EXERCISE
Copy out each line of the data that holds the string "diode".

SUPPLIED DATA
•••••

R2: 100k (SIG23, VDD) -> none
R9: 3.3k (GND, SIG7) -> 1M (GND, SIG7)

•••••

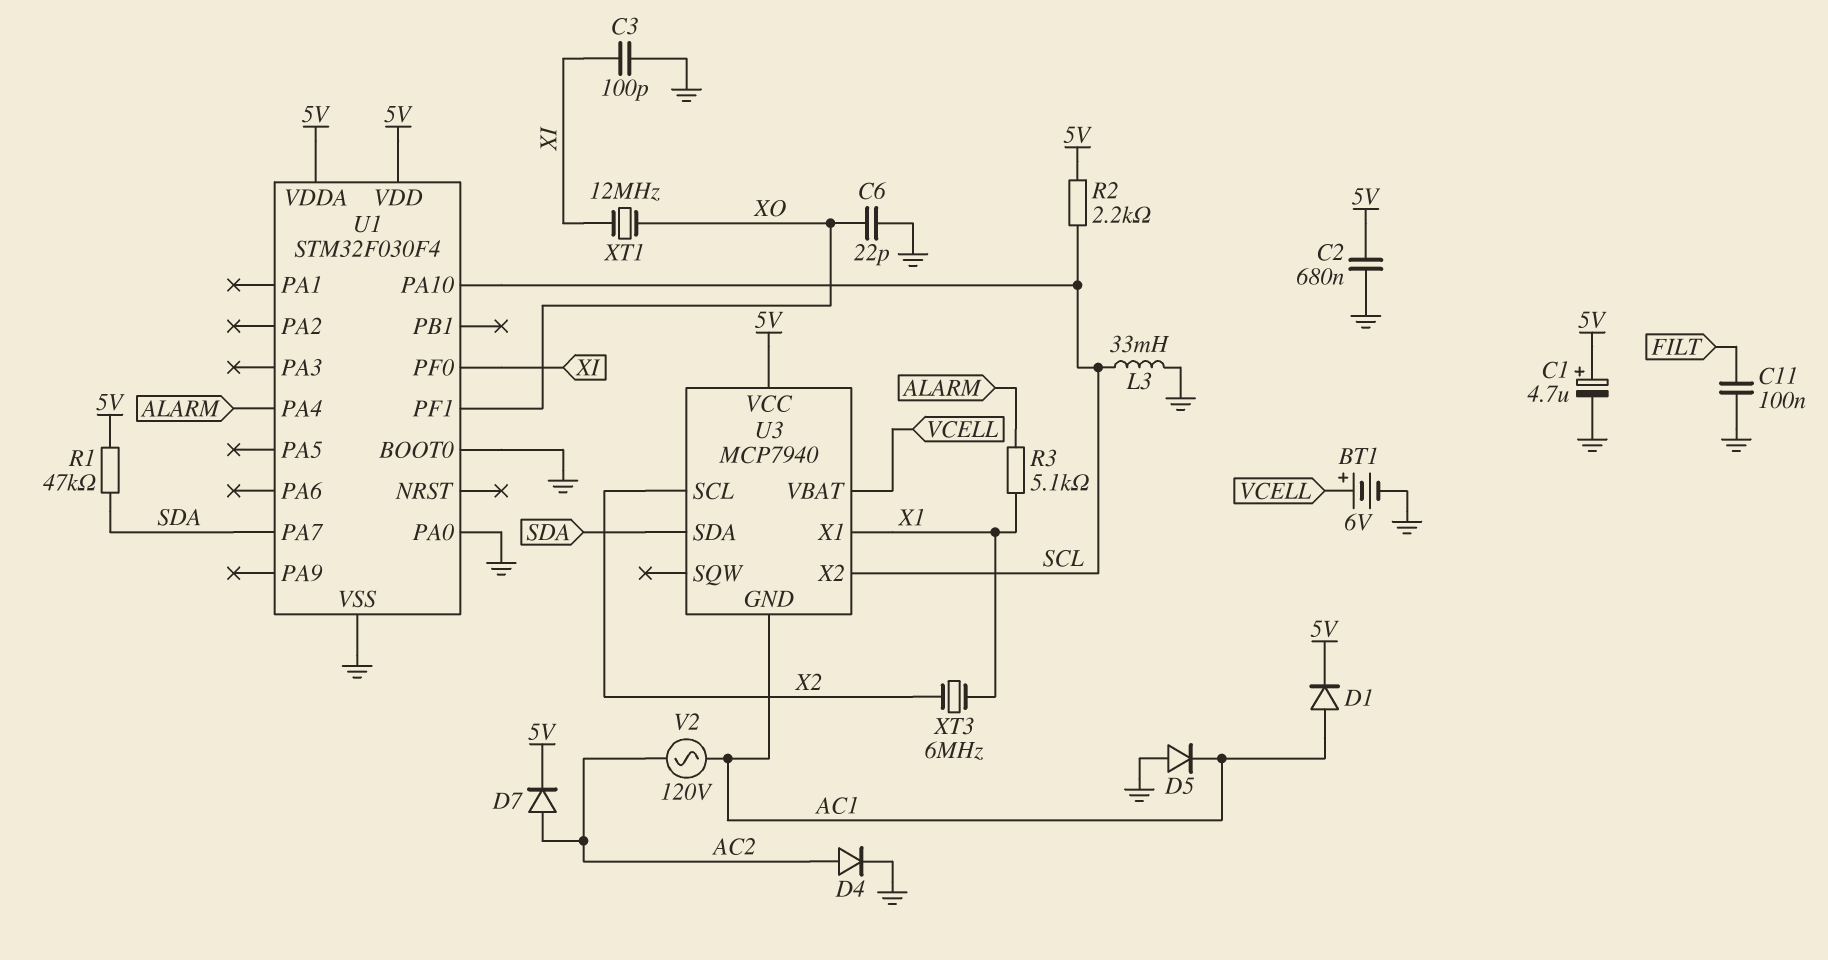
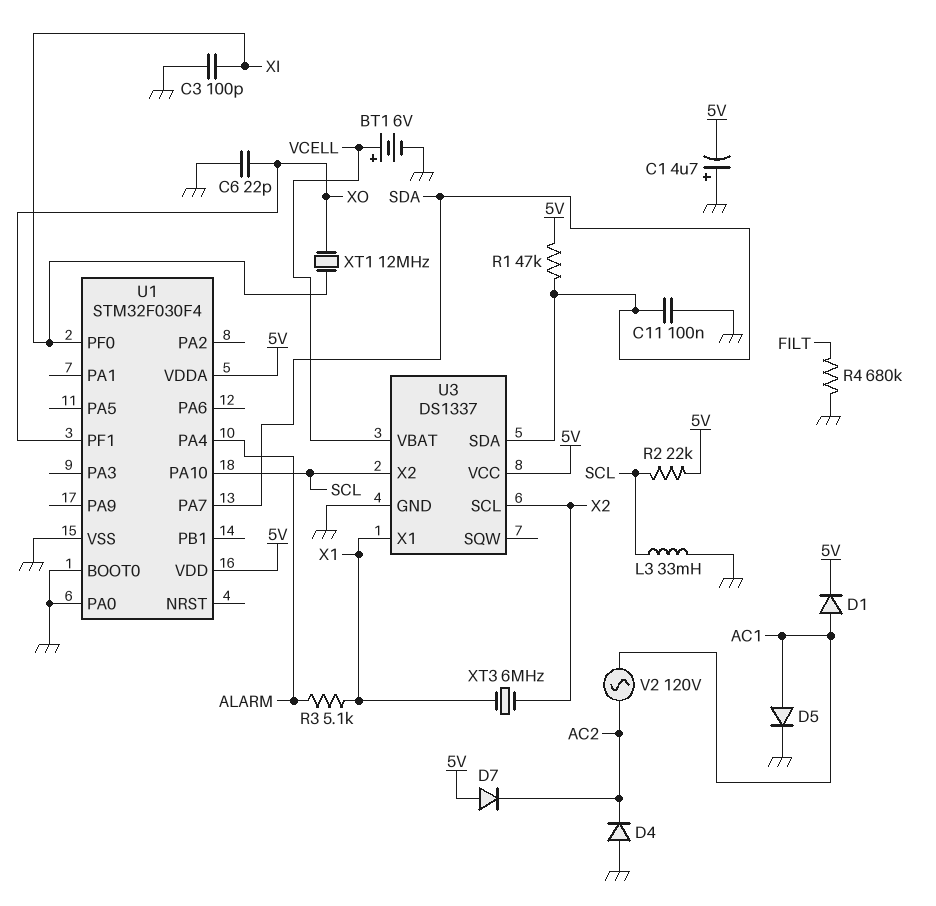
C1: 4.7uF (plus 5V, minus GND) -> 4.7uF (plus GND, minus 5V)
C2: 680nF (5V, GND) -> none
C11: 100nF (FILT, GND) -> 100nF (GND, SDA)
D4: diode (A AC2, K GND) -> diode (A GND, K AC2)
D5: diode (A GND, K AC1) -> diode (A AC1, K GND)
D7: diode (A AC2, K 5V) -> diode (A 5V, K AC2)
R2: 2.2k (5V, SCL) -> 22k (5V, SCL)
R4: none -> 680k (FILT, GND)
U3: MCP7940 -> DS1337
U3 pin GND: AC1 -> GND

•••••

RESPONSE BELOW
D4: diode (A AC2, K GND) -> diode (A GND, K AC2)
D5: diode (A GND, K AC1) -> diode (A AC1, K GND)
D7: diode (A AC2, K 5V) -> diode (A 5V, K AC2)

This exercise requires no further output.